**TASK TO COMPLETE:** When you reach the line that contains "V3: 6V (plus" in the data below, start reproducing lines exactly, and stop after the line that contains "C5: none -> 22uF (plus +5V, minus N8)".

**RECORD EXCERPTS:**

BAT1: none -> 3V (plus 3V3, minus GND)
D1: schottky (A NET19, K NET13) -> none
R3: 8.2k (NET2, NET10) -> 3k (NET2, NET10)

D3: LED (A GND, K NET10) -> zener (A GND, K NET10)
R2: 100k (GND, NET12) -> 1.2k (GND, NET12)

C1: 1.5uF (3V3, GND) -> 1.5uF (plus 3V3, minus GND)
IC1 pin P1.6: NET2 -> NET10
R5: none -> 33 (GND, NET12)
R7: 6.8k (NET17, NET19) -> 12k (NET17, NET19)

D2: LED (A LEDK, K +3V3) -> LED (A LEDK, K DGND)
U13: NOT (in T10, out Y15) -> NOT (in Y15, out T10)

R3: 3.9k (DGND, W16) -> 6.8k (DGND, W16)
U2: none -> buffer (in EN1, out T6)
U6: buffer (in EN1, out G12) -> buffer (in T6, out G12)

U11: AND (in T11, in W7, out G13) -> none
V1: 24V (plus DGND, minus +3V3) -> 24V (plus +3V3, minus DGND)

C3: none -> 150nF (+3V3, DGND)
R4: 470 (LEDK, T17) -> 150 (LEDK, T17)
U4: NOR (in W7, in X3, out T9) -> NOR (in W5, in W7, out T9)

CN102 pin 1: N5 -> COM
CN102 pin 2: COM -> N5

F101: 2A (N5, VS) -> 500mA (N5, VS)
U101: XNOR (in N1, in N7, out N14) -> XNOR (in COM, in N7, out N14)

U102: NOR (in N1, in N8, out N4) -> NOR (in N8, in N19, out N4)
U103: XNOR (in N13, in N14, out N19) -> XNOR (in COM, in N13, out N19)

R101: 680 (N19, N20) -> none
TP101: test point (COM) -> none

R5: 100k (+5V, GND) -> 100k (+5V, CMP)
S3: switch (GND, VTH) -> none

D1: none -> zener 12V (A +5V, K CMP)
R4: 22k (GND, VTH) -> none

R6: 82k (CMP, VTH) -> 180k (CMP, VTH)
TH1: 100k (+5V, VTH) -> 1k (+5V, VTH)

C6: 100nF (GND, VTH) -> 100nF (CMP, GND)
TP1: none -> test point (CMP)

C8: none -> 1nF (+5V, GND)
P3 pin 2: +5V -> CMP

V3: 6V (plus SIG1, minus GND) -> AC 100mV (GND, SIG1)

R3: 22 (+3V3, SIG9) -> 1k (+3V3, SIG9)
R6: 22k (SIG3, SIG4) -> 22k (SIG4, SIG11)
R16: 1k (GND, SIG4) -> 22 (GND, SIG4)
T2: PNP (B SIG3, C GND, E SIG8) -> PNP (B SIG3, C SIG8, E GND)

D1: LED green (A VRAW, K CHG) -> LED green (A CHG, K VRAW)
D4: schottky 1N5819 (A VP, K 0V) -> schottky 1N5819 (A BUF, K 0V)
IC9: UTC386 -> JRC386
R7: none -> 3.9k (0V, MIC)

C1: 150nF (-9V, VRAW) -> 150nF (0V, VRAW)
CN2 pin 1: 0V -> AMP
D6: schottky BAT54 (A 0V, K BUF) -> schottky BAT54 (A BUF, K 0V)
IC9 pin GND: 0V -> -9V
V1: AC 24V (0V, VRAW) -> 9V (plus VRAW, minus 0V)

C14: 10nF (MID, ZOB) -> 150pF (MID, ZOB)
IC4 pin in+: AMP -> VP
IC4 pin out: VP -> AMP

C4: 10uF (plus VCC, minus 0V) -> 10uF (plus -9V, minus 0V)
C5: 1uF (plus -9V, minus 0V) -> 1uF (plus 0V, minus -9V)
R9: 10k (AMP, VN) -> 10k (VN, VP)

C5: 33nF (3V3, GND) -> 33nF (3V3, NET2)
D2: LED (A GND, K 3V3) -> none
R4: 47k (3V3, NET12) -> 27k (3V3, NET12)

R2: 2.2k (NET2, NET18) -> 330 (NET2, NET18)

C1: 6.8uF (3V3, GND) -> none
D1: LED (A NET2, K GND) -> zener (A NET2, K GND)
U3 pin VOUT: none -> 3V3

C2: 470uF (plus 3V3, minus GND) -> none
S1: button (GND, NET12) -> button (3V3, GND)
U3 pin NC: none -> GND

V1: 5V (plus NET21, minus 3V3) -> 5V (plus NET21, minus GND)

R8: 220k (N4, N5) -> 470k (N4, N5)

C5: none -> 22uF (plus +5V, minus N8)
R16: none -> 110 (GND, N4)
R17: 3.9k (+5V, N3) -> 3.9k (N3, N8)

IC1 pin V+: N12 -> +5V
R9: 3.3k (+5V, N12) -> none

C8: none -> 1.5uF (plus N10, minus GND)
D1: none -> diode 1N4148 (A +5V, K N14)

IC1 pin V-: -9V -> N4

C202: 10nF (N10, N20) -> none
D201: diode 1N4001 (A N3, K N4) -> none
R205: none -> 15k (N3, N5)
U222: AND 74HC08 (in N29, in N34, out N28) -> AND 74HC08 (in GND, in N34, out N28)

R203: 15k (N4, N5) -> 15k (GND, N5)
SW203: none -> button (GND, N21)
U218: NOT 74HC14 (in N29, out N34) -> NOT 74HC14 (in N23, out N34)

**SOLUTION TO THIS TASK:**
V3: 6V (plus SIG1, minus GND) -> AC 100mV (GND, SIG1)

R3: 22 (+3V3, SIG9) -> 1k (+3V3, SIG9)
R6: 22k (SIG3, SIG4) -> 22k (SIG4, SIG11)
R16: 1k (GND, SIG4) -> 22 (GND, SIG4)
T2: PNP (B SIG3, C GND, E SIG8) -> PNP (B SIG3, C SIG8, E GND)

D1: LED green (A VRAW, K CHG) -> LED green (A CHG, K VRAW)
D4: schottky 1N5819 (A VP, K 0V) -> schottky 1N5819 (A BUF, K 0V)
IC9: UTC386 -> JRC386
R7: none -> 3.9k (0V, MIC)

C1: 150nF (-9V, VRAW) -> 150nF (0V, VRAW)
CN2 pin 1: 0V -> AMP
D6: schottky BAT54 (A 0V, K BUF) -> schottky BAT54 (A BUF, K 0V)
IC9 pin GND: 0V -> -9V
V1: AC 24V (0V, VRAW) -> 9V (plus VRAW, minus 0V)

C14: 10nF (MID, ZOB) -> 150pF (MID, ZOB)
IC4 pin in+: AMP -> VP
IC4 pin out: VP -> AMP

C4: 10uF (plus VCC, minus 0V) -> 10uF (plus -9V, minus 0V)
C5: 1uF (plus -9V, minus 0V) -> 1uF (plus 0V, minus -9V)
R9: 10k (AMP, VN) -> 10k (VN, VP)

C5: 33nF (3V3, GND) -> 33nF (3V3, NET2)
D2: LED (A GND, K 3V3) -> none
R4: 47k (3V3, NET12) -> 27k (3V3, NET12)

R2: 2.2k (NET2, NET18) -> 330 (NET2, NET18)

C1: 6.8uF (3V3, GND) -> none
D1: LED (A NET2, K GND) -> zener (A NET2, K GND)
U3 pin VOUT: none -> 3V3

C2: 470uF (plus 3V3, minus GND) -> none
S1: button (GND, NET12) -> button (3V3, GND)
U3 pin NC: none -> GND

V1: 5V (plus NET21, minus 3V3) -> 5V (plus NET21, minus GND)

R8: 220k (N4, N5) -> 470k (N4, N5)

C5: none -> 22uF (plus +5V, minus N8)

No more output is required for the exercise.